● **PROMPT**:
Everything from the line containing "orange brick E2 level 4 -> none" through the end of the data below should be copied exactly, with no other lines.

● **TASK MATERIAL**:
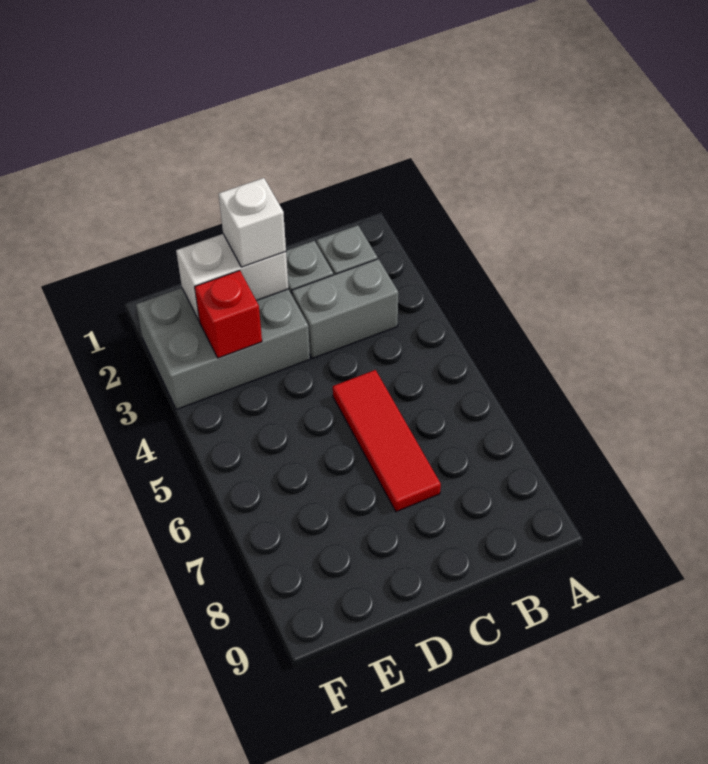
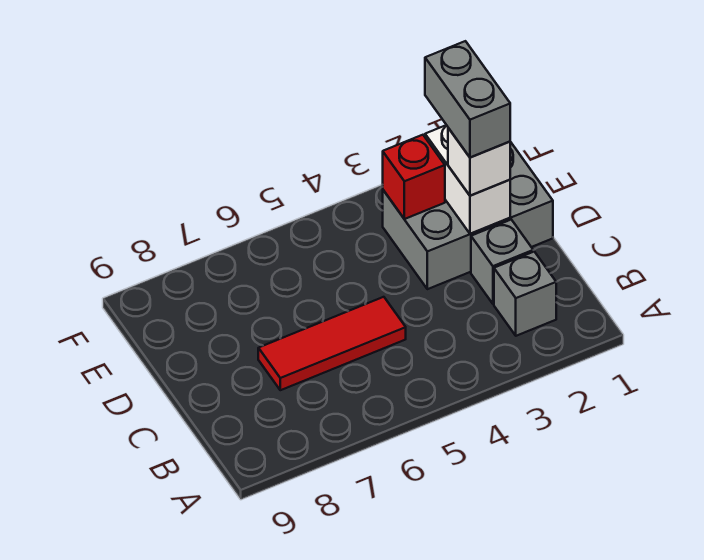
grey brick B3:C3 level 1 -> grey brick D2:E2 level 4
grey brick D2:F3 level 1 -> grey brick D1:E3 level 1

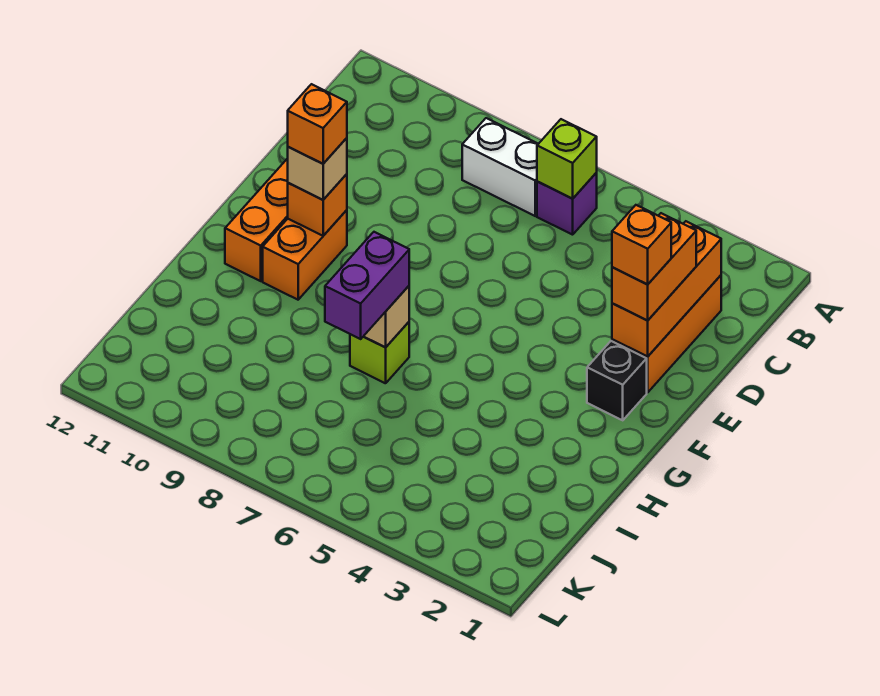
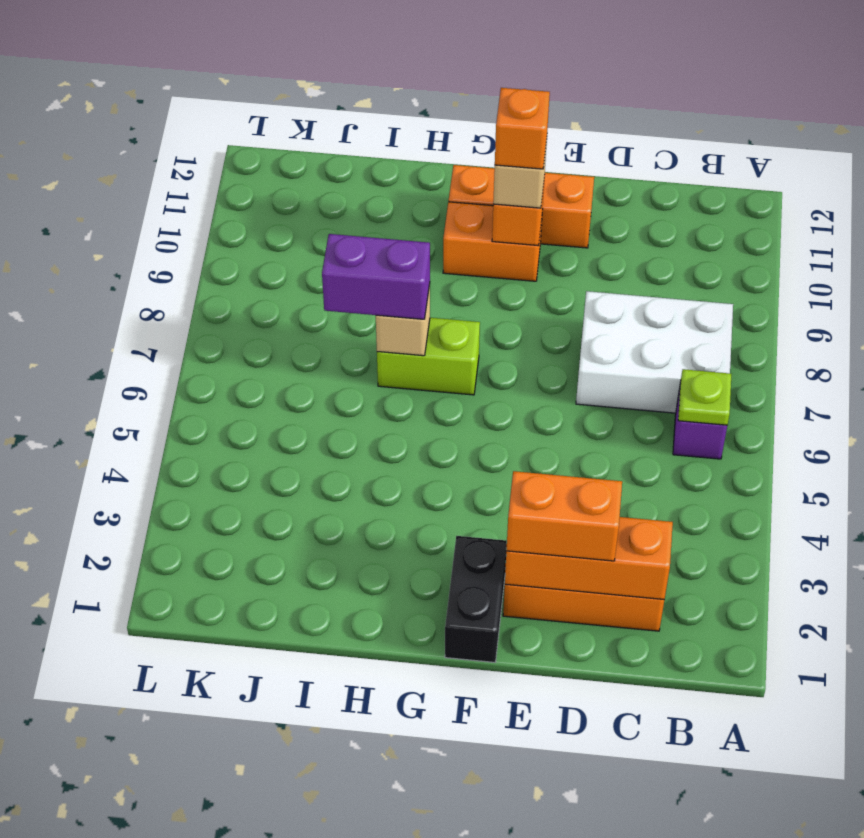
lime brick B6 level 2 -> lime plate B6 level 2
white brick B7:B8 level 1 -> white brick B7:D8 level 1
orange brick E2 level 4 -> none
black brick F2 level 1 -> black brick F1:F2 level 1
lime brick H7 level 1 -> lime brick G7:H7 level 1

● **TASK RESULT**:
orange brick E2 level 4 -> none
black brick F2 level 1 -> black brick F1:F2 level 1
lime brick H7 level 1 -> lime brick G7:H7 level 1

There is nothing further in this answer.